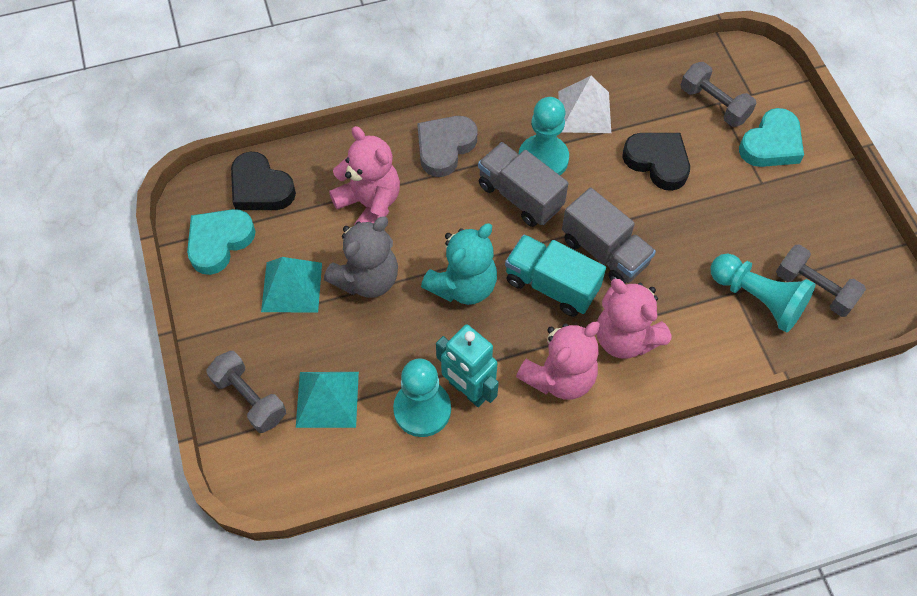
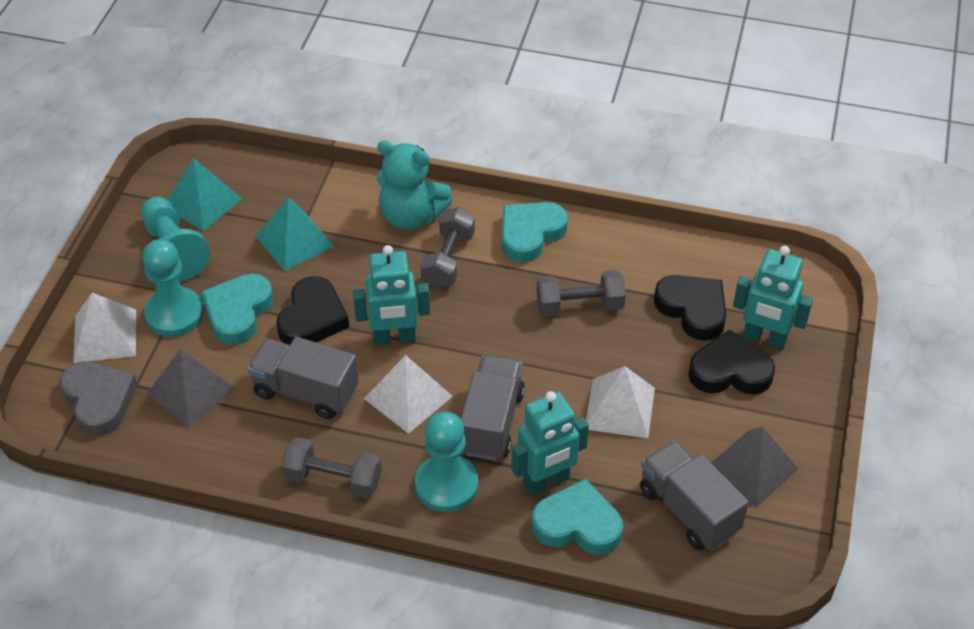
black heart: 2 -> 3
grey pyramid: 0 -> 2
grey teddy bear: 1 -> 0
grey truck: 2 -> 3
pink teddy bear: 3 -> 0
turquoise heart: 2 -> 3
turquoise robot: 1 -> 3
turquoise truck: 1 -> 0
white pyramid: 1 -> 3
---
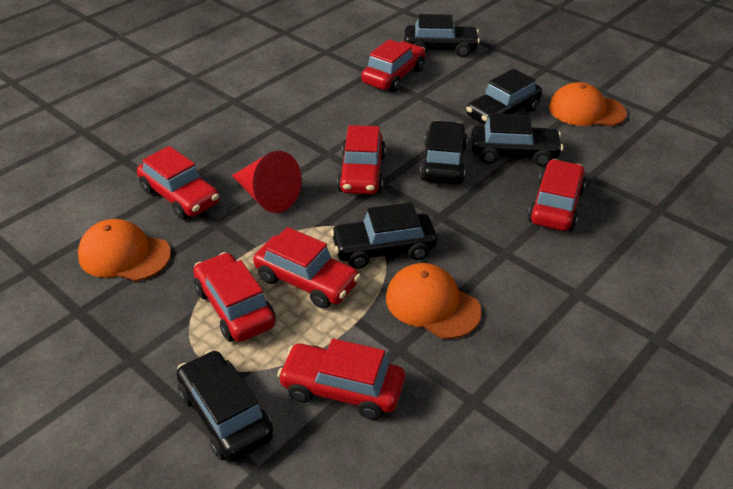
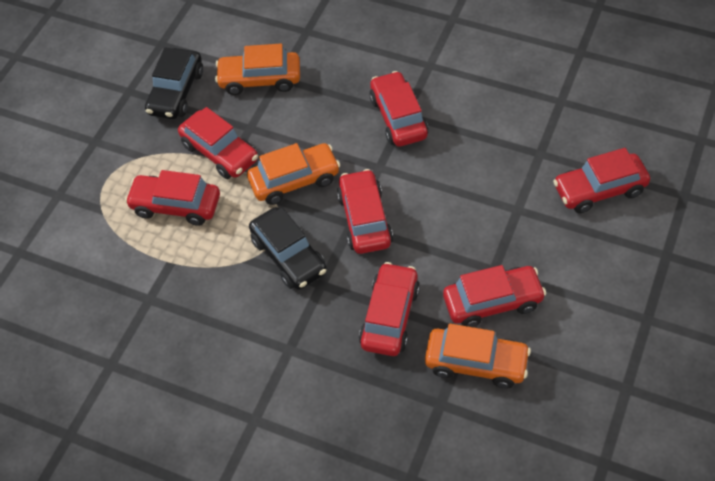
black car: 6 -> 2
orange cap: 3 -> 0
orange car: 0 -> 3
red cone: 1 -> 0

■ **WHAT IS NEEDED**
For the data above, give the number of lines in which the word "bear" appears, and nothing more.

■ **RESPONSE AREA**
2